- **Your task**
Return all the data exactly, keeping the pictures out.

- **Given information**
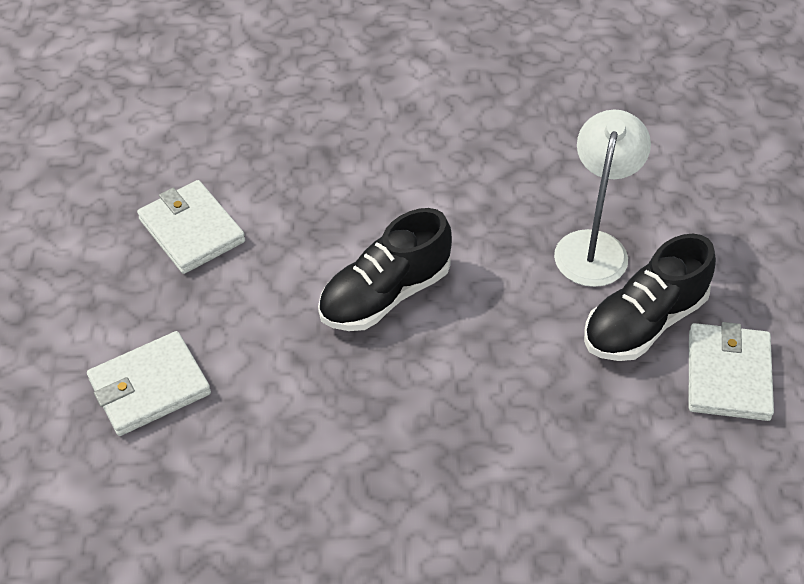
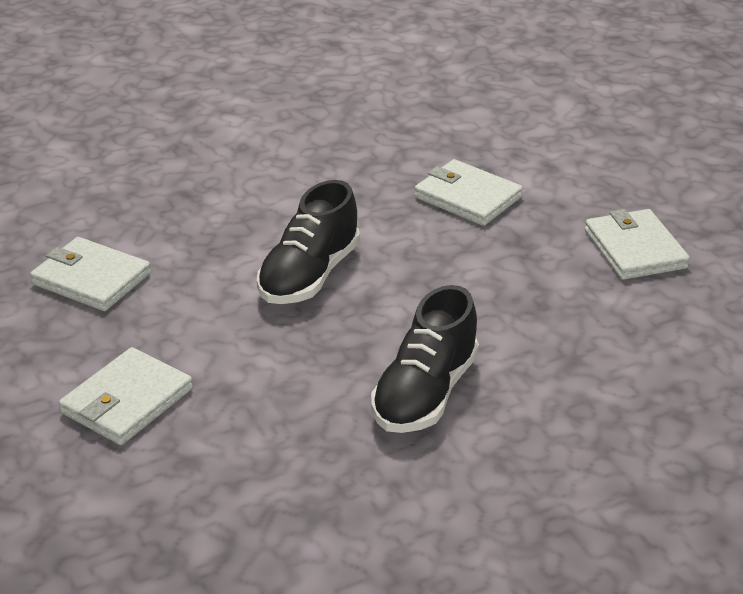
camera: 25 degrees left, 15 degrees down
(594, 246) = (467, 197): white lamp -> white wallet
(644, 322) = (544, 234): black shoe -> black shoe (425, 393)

- **Worked solution**
camera: 25 degrees left, 15 degrees down
(594, 246) = (467, 197): white lamp -> white wallet
(644, 322) = (544, 234): black shoe -> black shoe (425, 393)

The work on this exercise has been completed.